■ Exercise brief: Write out the entire listing below exactly as it appears, minus any pictures.
□ □ □ □ □
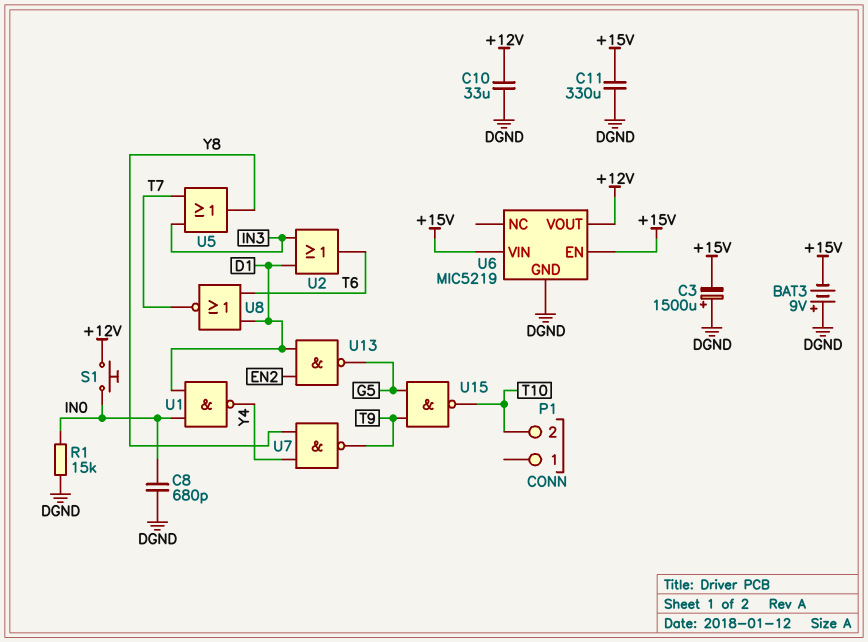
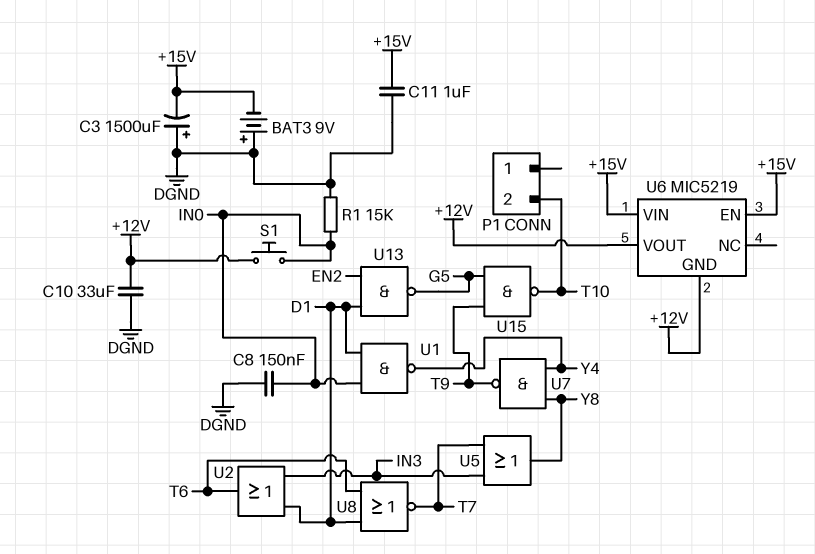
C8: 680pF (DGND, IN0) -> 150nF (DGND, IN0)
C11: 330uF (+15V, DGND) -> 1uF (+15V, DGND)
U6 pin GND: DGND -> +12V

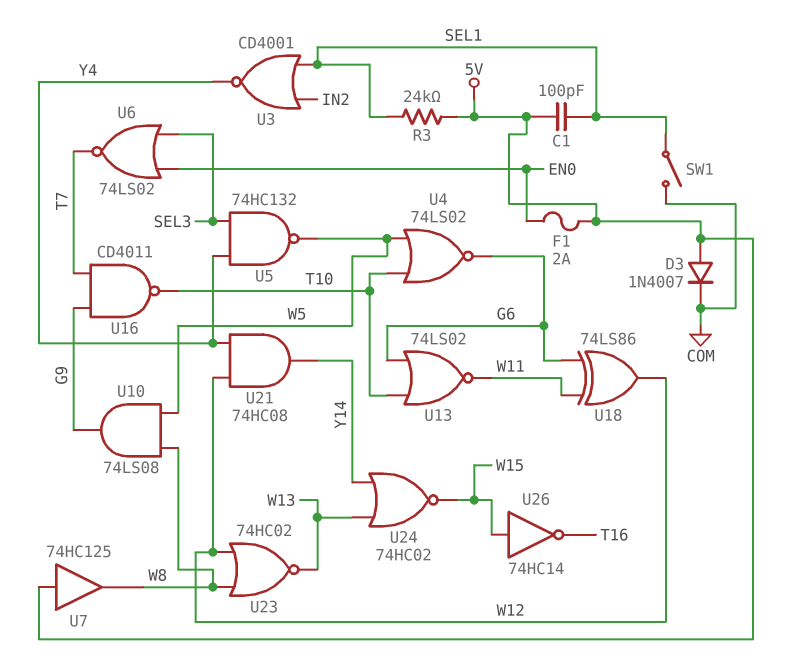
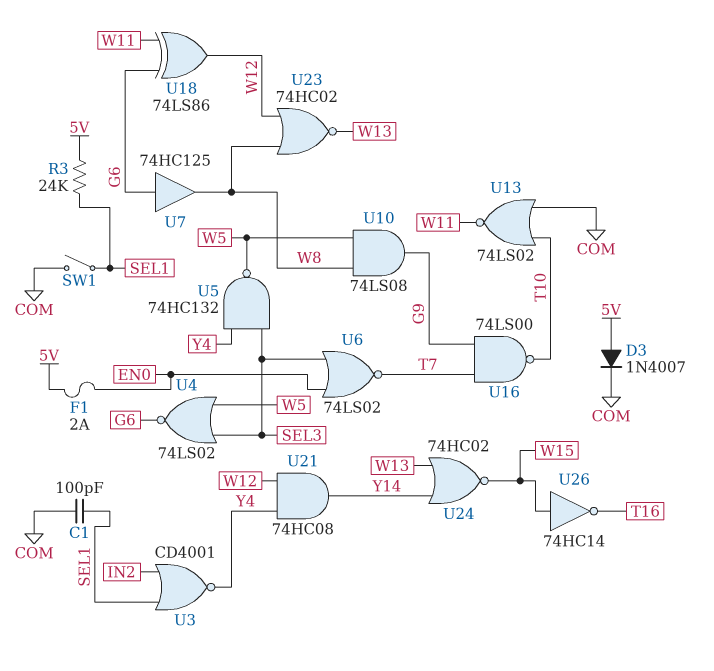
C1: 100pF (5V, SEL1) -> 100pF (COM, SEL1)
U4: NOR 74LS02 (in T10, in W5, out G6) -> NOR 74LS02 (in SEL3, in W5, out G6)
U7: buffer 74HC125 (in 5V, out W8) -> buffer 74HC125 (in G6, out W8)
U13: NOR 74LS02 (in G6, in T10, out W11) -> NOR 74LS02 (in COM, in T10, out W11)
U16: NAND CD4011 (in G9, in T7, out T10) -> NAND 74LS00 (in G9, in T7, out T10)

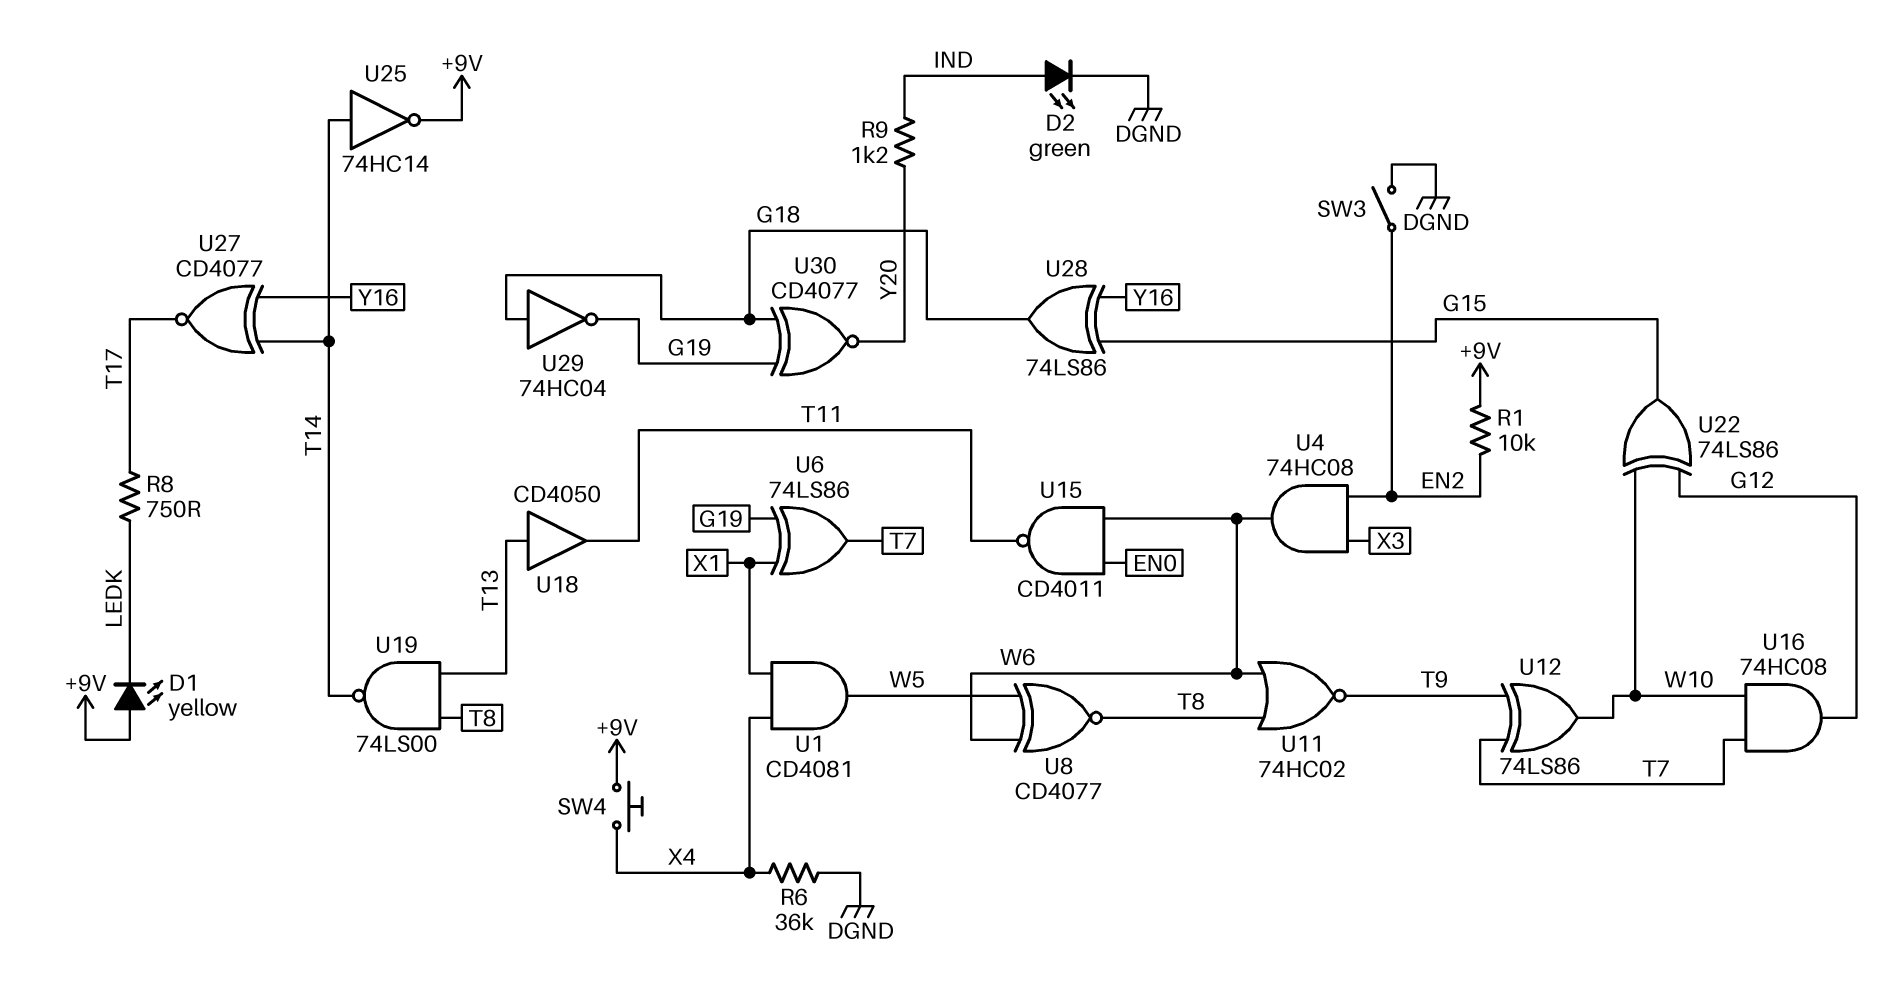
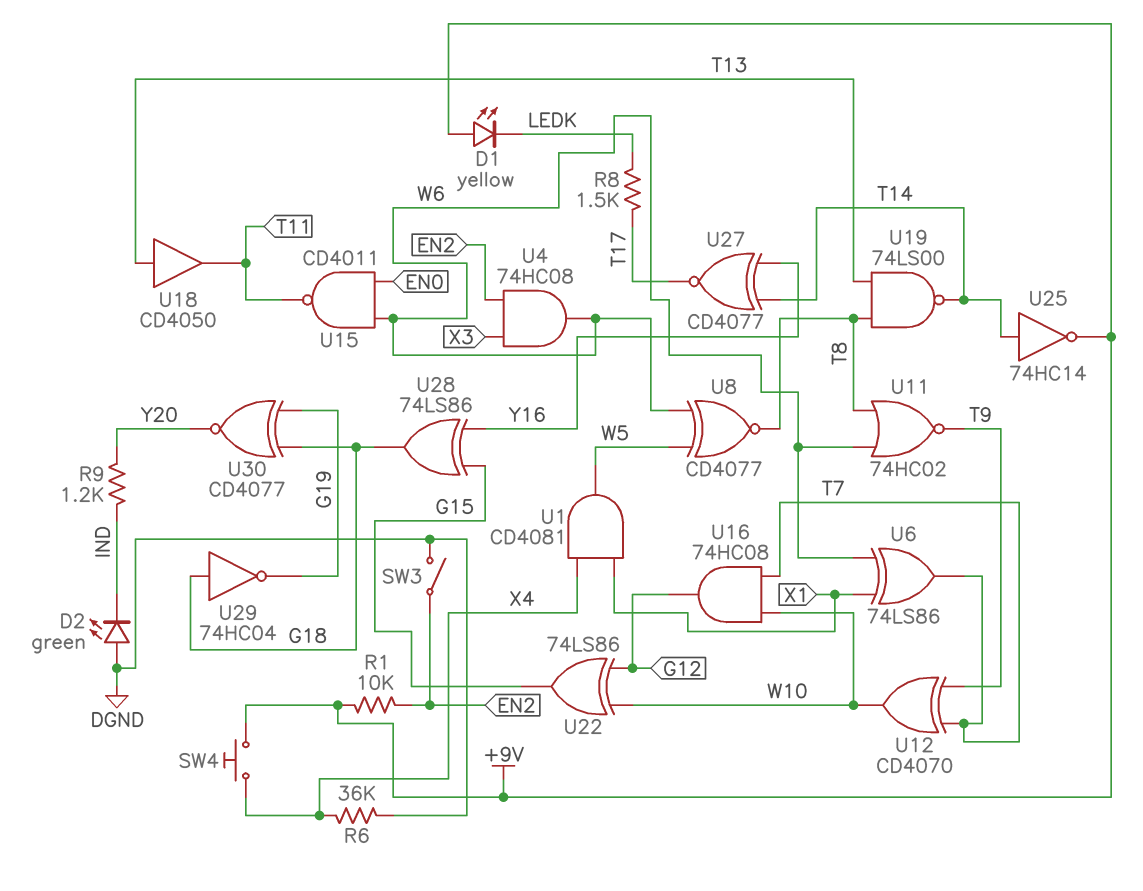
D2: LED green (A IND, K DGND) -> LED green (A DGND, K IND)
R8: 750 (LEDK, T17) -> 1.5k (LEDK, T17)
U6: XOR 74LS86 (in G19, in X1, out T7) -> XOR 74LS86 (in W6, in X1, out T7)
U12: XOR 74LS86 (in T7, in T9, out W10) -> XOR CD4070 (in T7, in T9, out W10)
□ □ □ □ □
■ Written solution:
C8: 680pF (DGND, IN0) -> 150nF (DGND, IN0)
C11: 330uF (+15V, DGND) -> 1uF (+15V, DGND)
U6 pin GND: DGND -> +12V

C1: 100pF (5V, SEL1) -> 100pF (COM, SEL1)
U4: NOR 74LS02 (in T10, in W5, out G6) -> NOR 74LS02 (in SEL3, in W5, out G6)
U7: buffer 74HC125 (in 5V, out W8) -> buffer 74HC125 (in G6, out W8)
U13: NOR 74LS02 (in G6, in T10, out W11) -> NOR 74LS02 (in COM, in T10, out W11)
U16: NAND CD4011 (in G9, in T7, out T10) -> NAND 74LS00 (in G9, in T7, out T10)

D2: LED green (A IND, K DGND) -> LED green (A DGND, K IND)
R8: 750 (LEDK, T17) -> 1.5k (LEDK, T17)
U6: XOR 74LS86 (in G19, in X1, out T7) -> XOR 74LS86 (in W6, in X1, out T7)
U12: XOR 74LS86 (in T7, in T9, out W10) -> XOR CD4070 (in T7, in T9, out W10)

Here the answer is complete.